> _Aim of the exercise_:
Once the pictures are set aside, repeat all of the data below exactly.

> _Data supplied_:
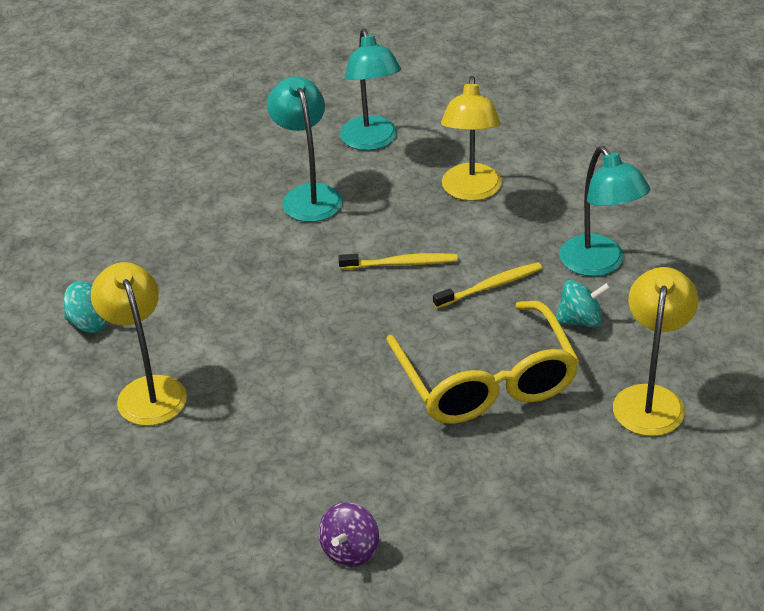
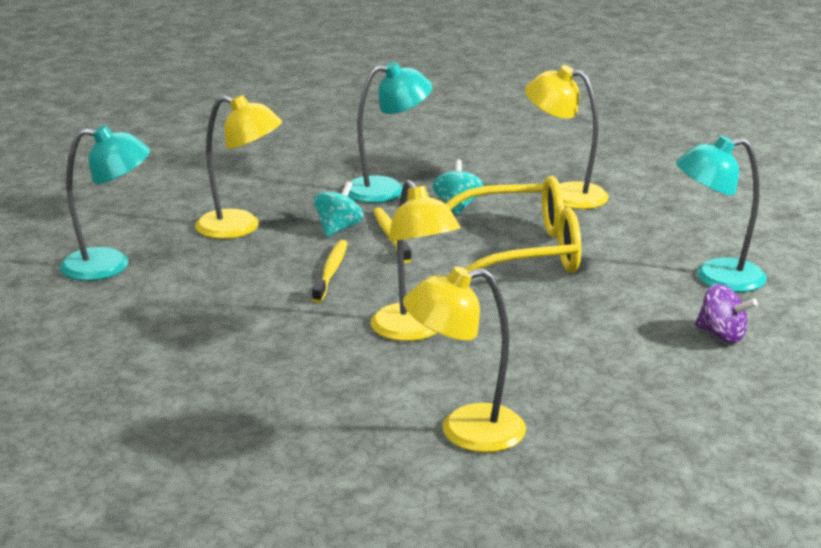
camera: 80 degrees left, 15 degrees down
(89, 323) = (323, 467): turquoise spinning top -> turquoise spinning top (338, 229)
(303, 334) = (413, 331): none -> yellow lamp
(308, 195) = (178, 308): turquoise lamp -> turquoise lamp (715, 277)

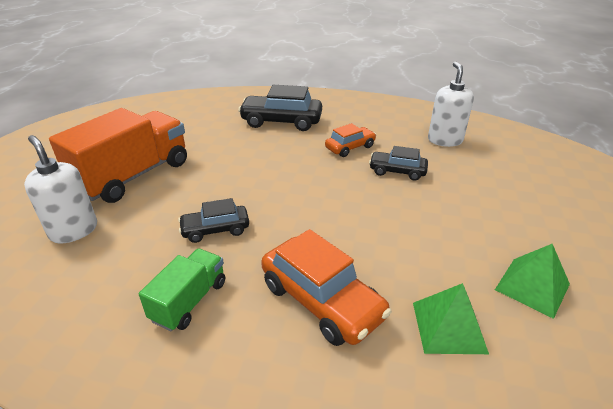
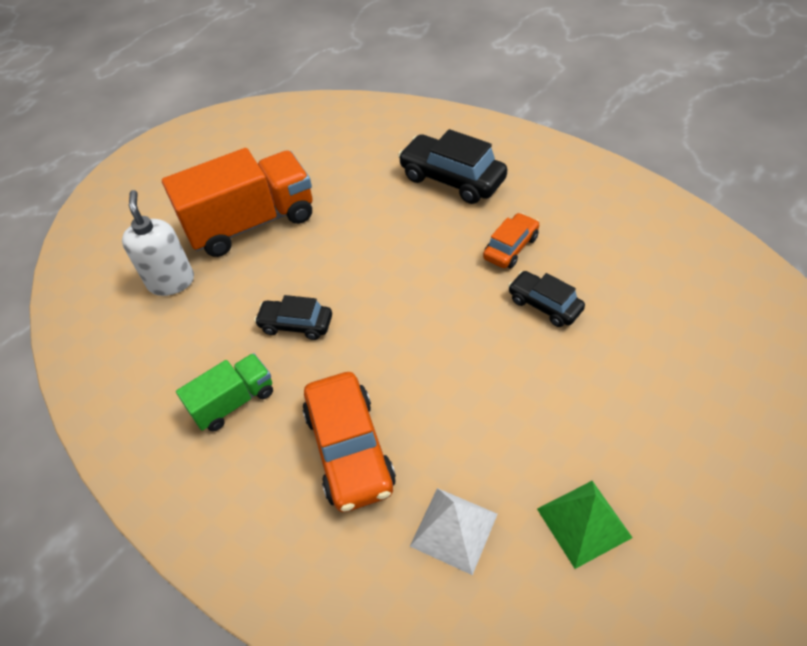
camera: 30 degrees right, 15 degrees up
(350, 147) = (511, 248): orange car -> orange car turned 45 degrees counterclockwise
(445, 140) = (648, 270): white soap dispenser -> none
(448, 327) = (454, 529): green pyramid -> white pyramid

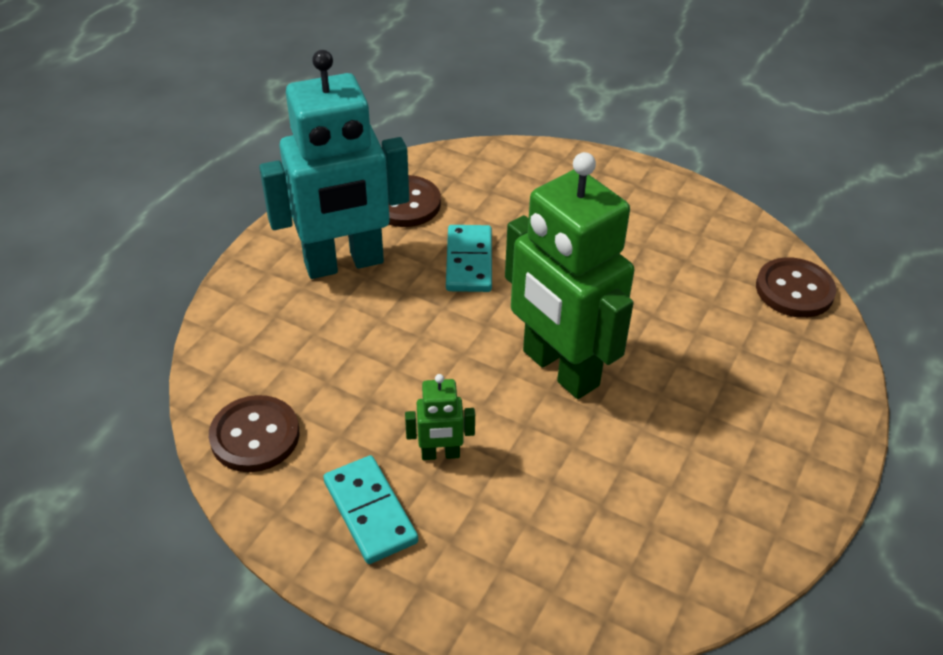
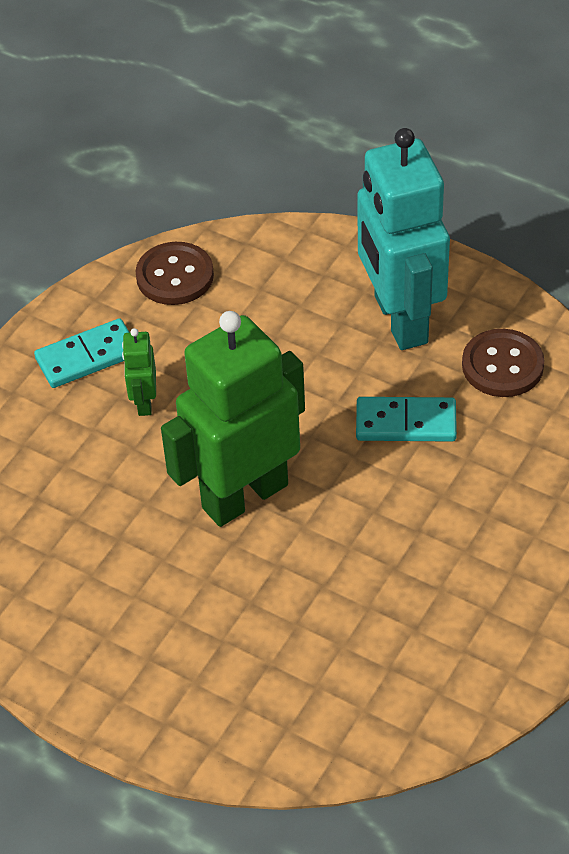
camera: 95 degrees right, 5 degrees up
(794, 290) = (364, 735): brown button -> none

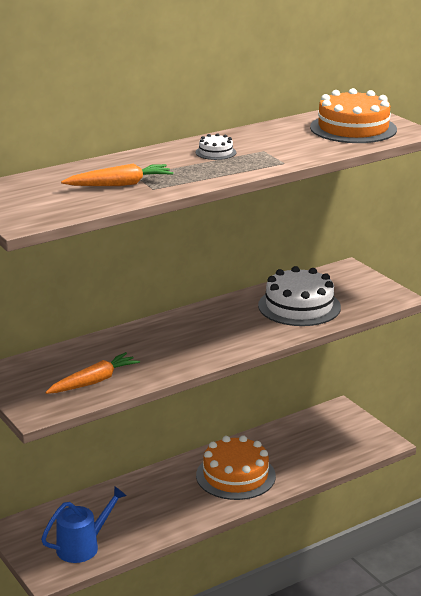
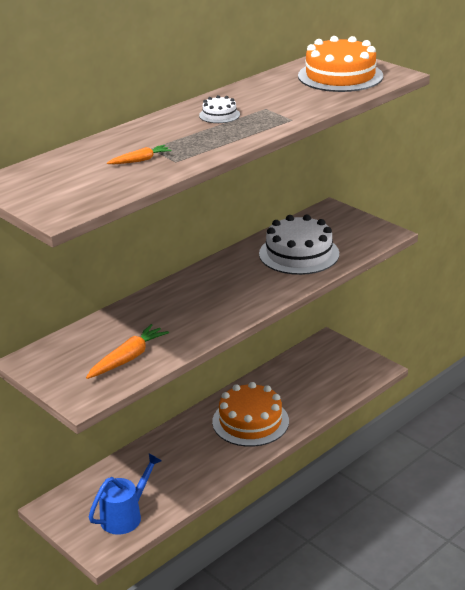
camera: 10 degrees left, 5 degrees up
(120, 184) = (140, 160): orange carrot -> orange carrot, size x0.59

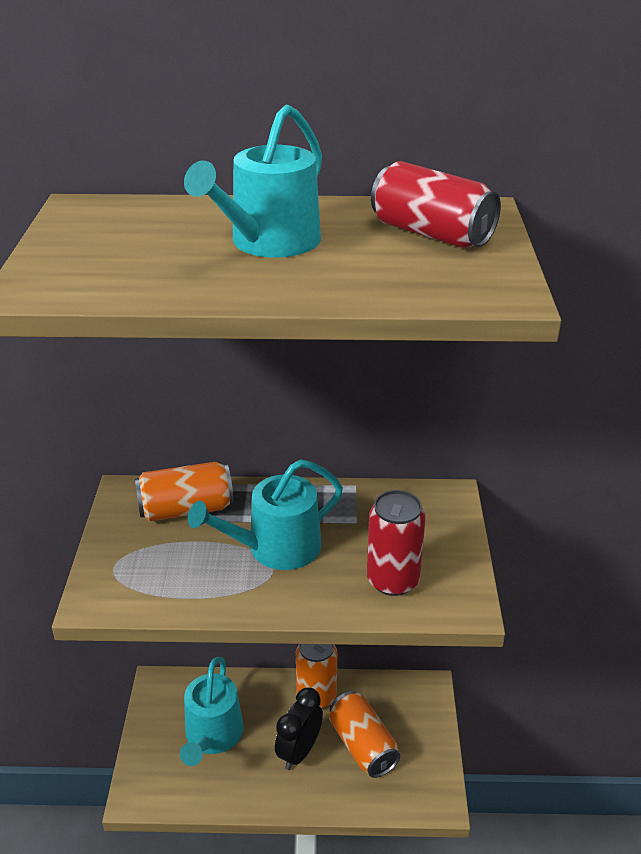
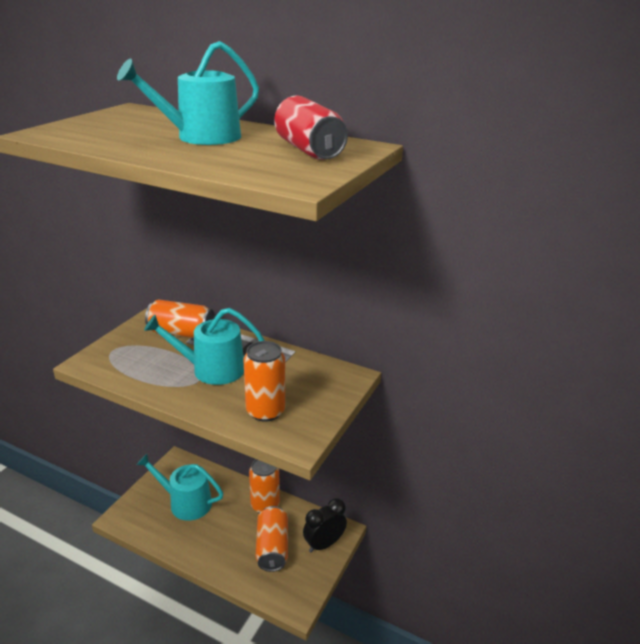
camera: 25 degrees right, 5 degrees down
(212, 736) = (186, 502): turquoise watering can -> turquoise watering can turned 75 degrees clockwise
(299, 752) = (230, 534): black clock -> black clock (324, 544)
(392, 580) = (265, 411): red can -> orange can

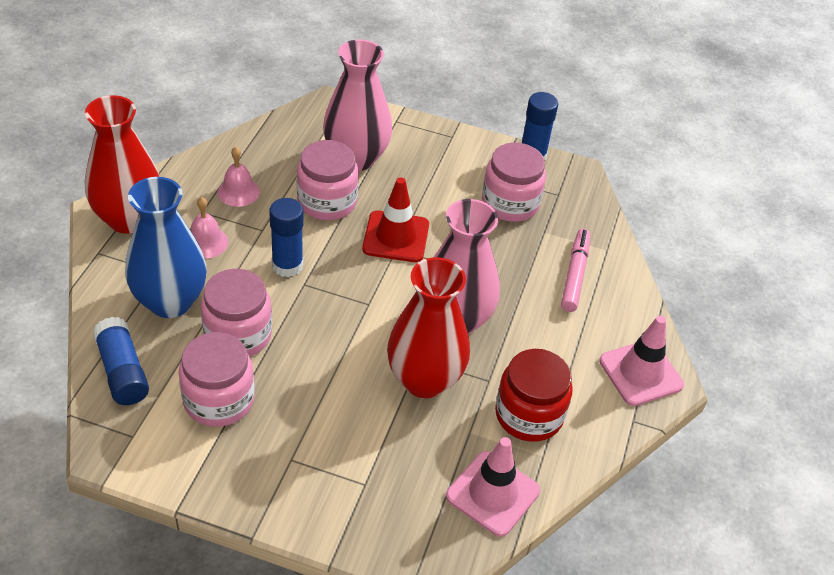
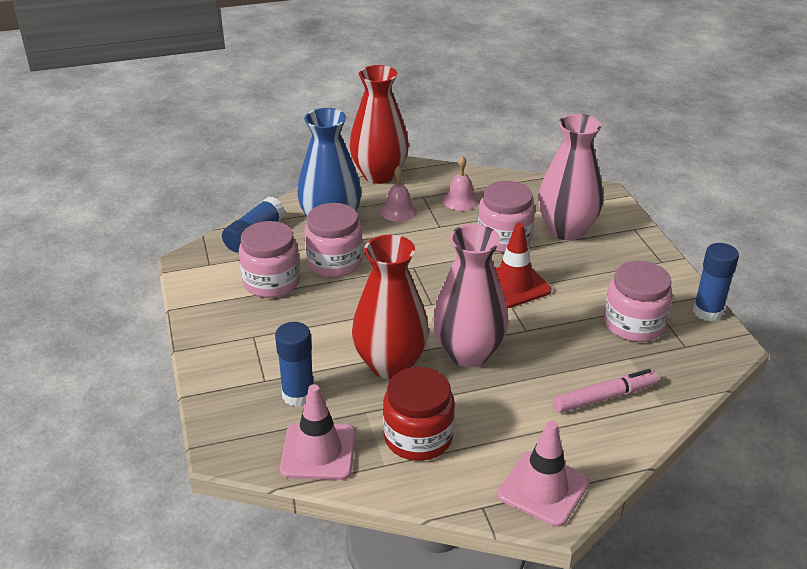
camera: 60 degrees right, 10 degrees down
(287, 265) = (421, 252): blue glue stick -> blue glue stick (298, 395)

> _Response to the task_:
camera: 80 degrees left, 15 degrees down
(89, 323) = (323, 467): turquoise spinning top -> turquoise spinning top (338, 229)
(303, 334) = (413, 331): none -> yellow lamp
(308, 195) = (178, 308): turquoise lamp -> turquoise lamp (715, 277)

camera: 30 degrees right, 15 degrees up
(350, 147) = (511, 248): orange car -> orange car turned 45 degrees counterclockwise
(445, 140) = (648, 270): white soap dispenser -> none
(448, 327) = (454, 529): green pyramid -> white pyramid

camera: 95 degrees right, 5 degrees up
(794, 290) = (364, 735): brown button -> none

camera: 10 degrees left, 5 degrees up
(120, 184) = (140, 160): orange carrot -> orange carrot, size x0.59

camera: 25 degrees right, 5 degrees down
(212, 736) = (186, 502): turquoise watering can -> turquoise watering can turned 75 degrees clockwise
(299, 752) = (230, 534): black clock -> black clock (324, 544)
(392, 580) = (265, 411): red can -> orange can

camera: 60 degrees right, 10 degrees down
(287, 265) = (421, 252): blue glue stick -> blue glue stick (298, 395)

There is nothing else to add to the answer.